Data supplied below:
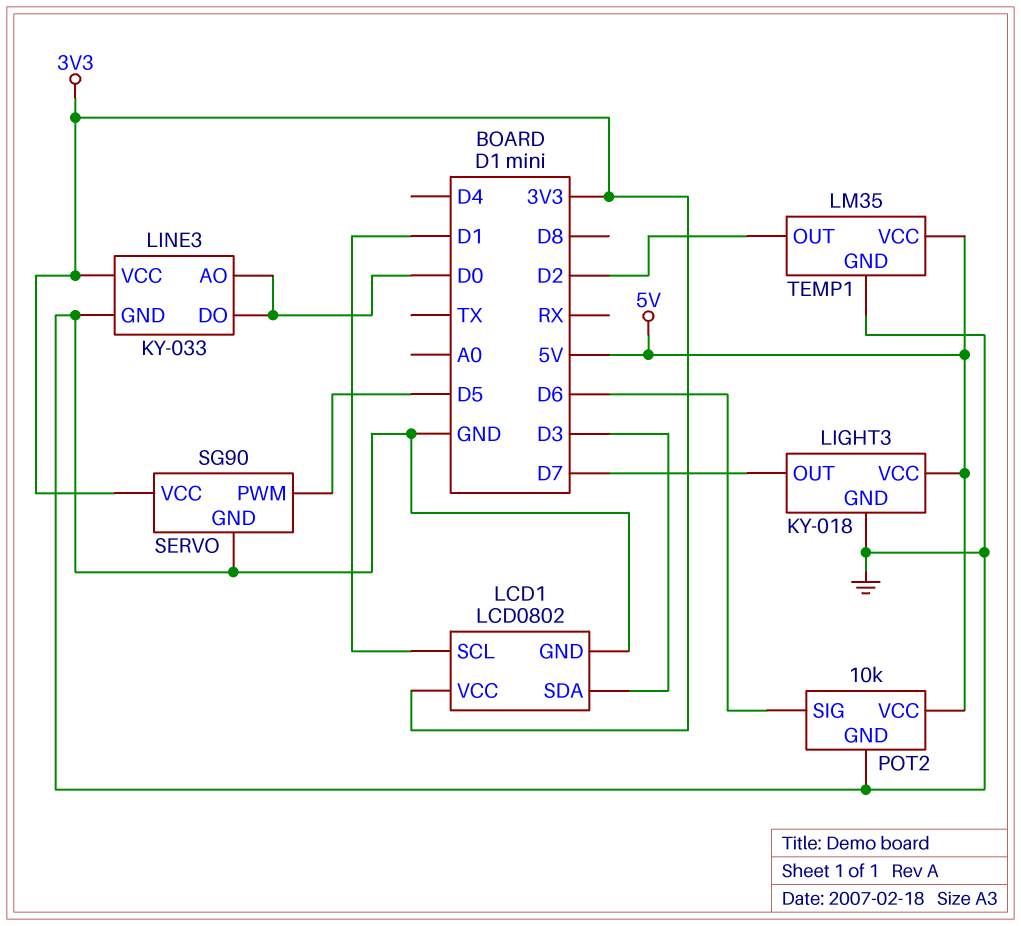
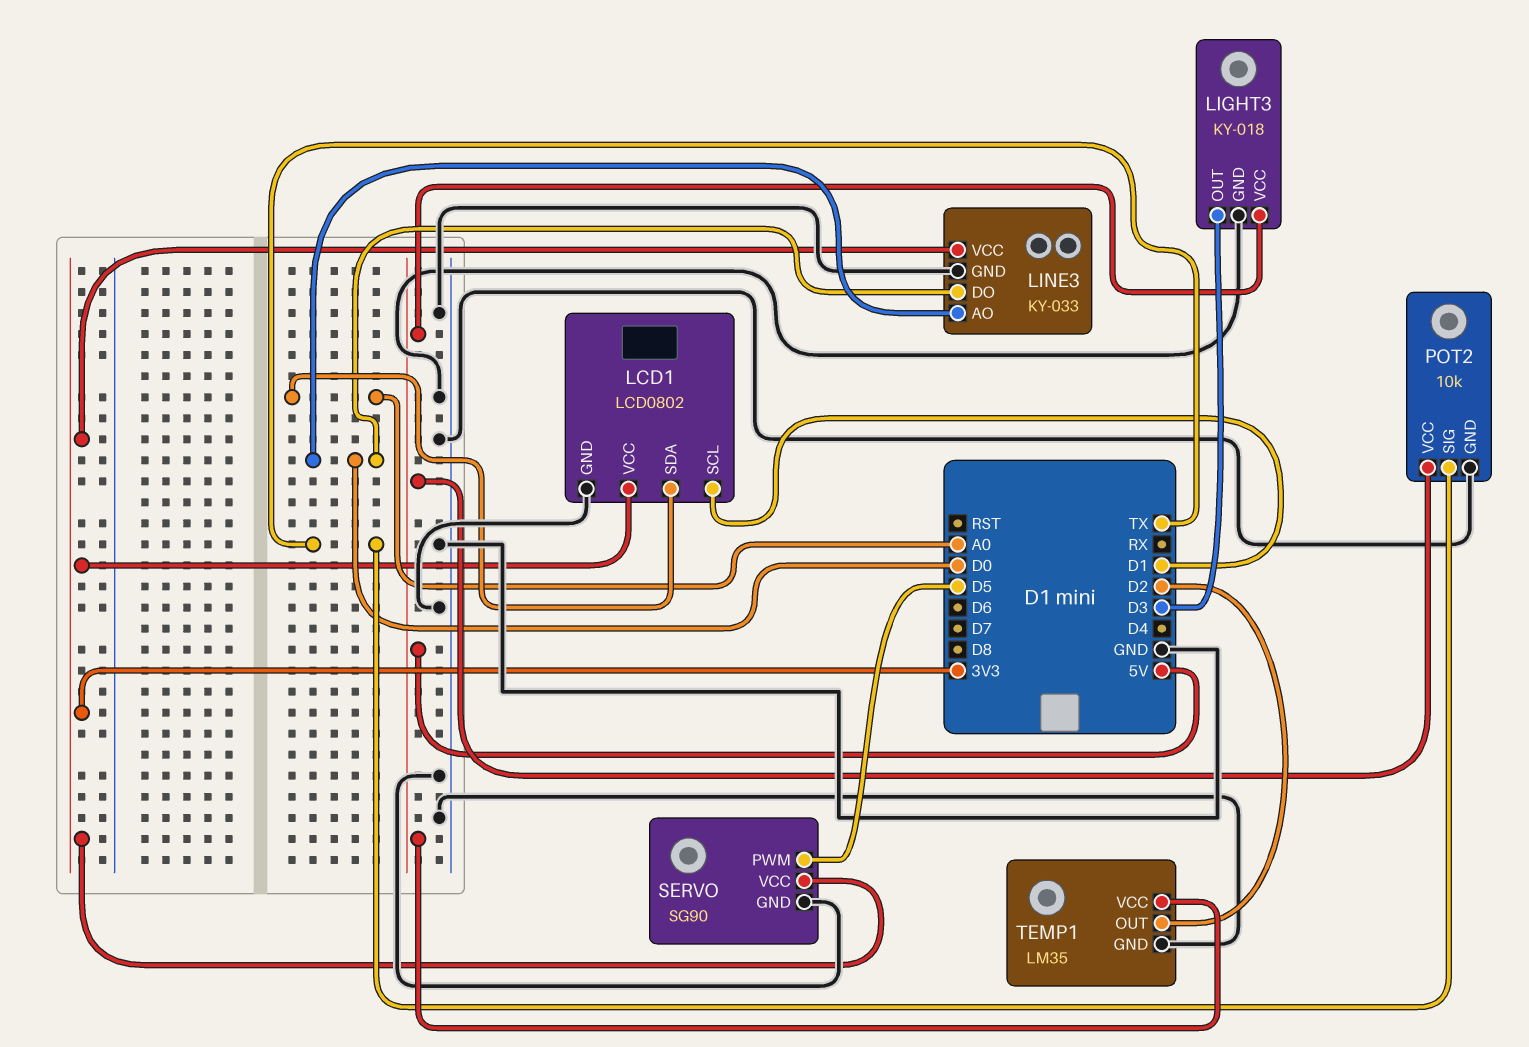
LCD1 pin SDA: D3 -> A0
LIGHT3 pin OUT: D7 -> D3
POT2 pin SIG: D6 -> TX

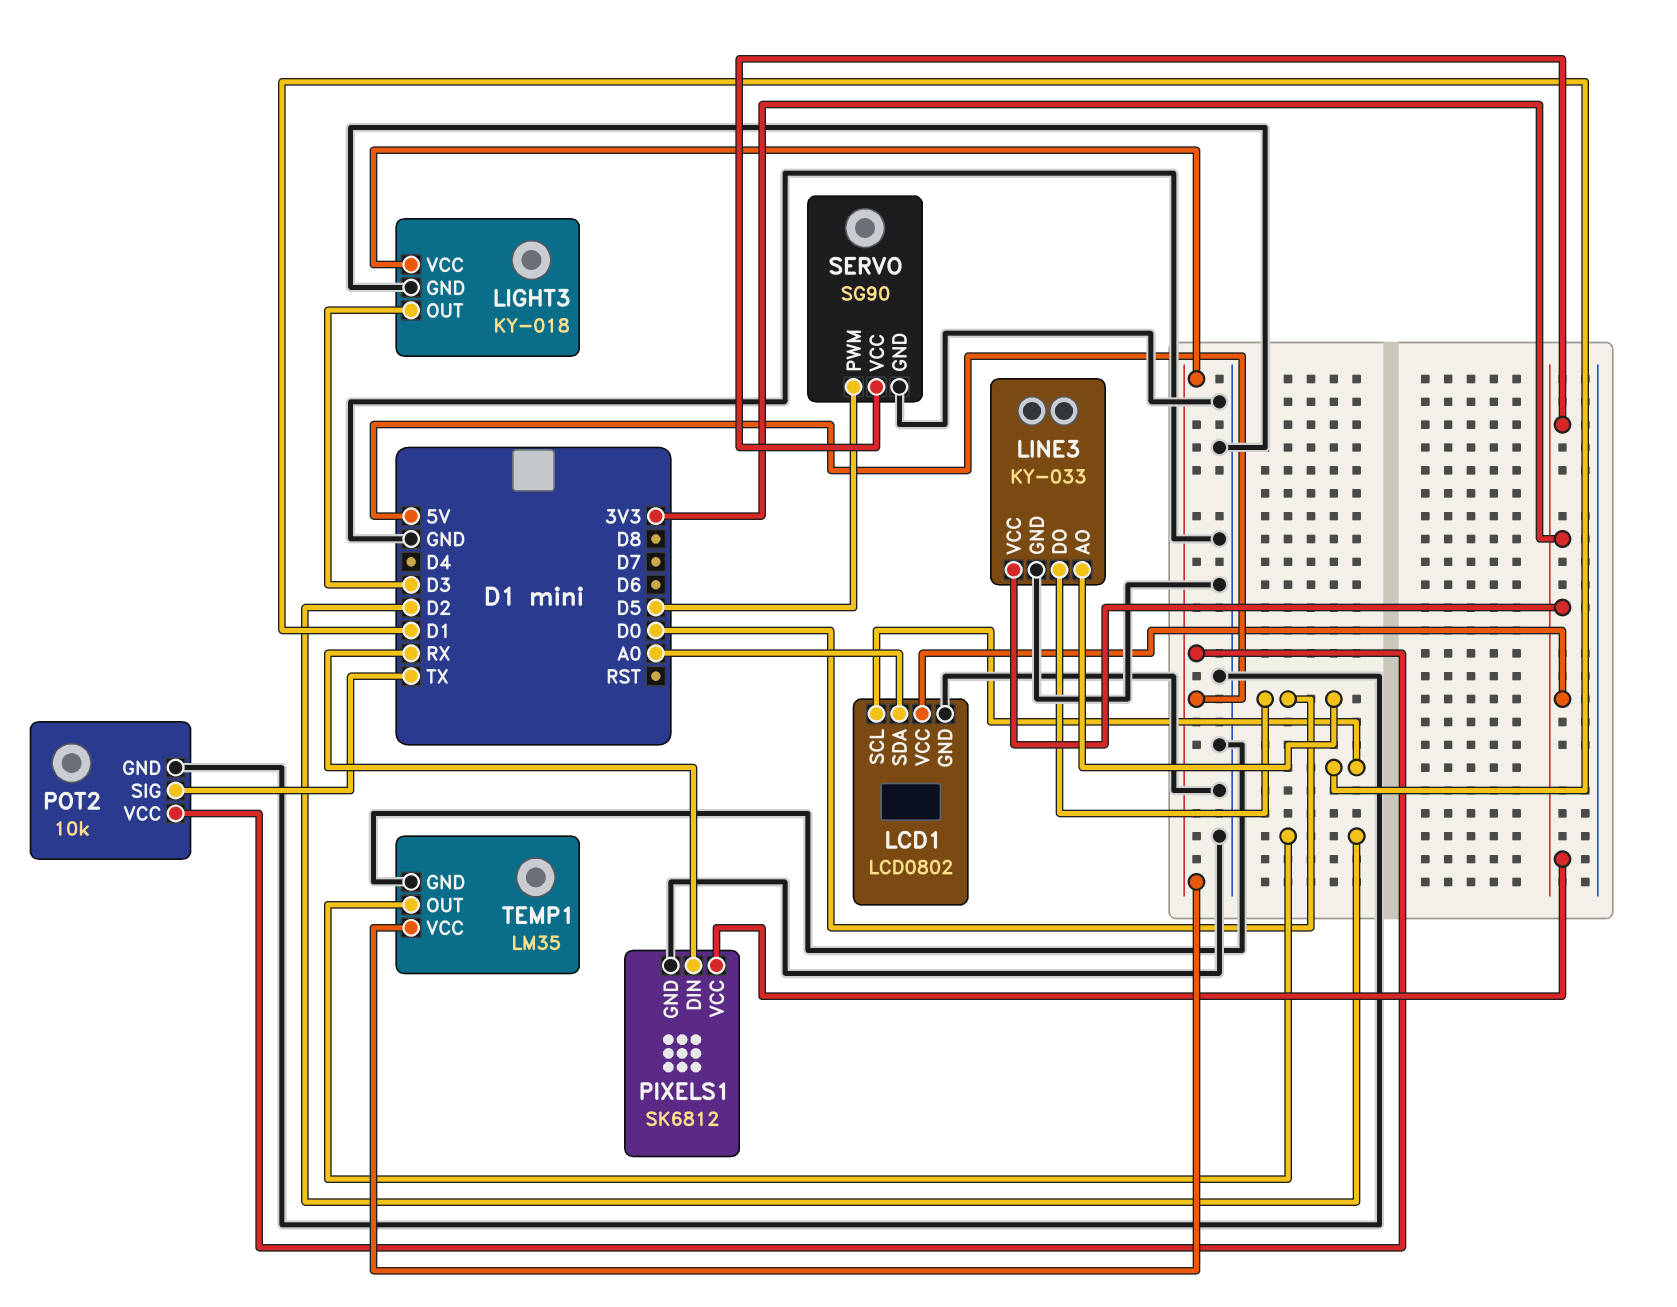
PIXELS1: none -> SK6812
PIXELS1 pin DIN: none -> RX
PIXELS1 pin GND: none -> GND
PIXELS1 pin VCC: none -> 3V3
End of Data supplied.
### Directions
Write out the whole listing exactly. Do not include the pictures.

### Written solution
LCD1 pin SDA: D3 -> A0
LIGHT3 pin OUT: D7 -> D3
POT2 pin SIG: D6 -> TX

PIXELS1: none -> SK6812
PIXELS1 pin DIN: none -> RX
PIXELS1 pin GND: none -> GND
PIXELS1 pin VCC: none -> 3V3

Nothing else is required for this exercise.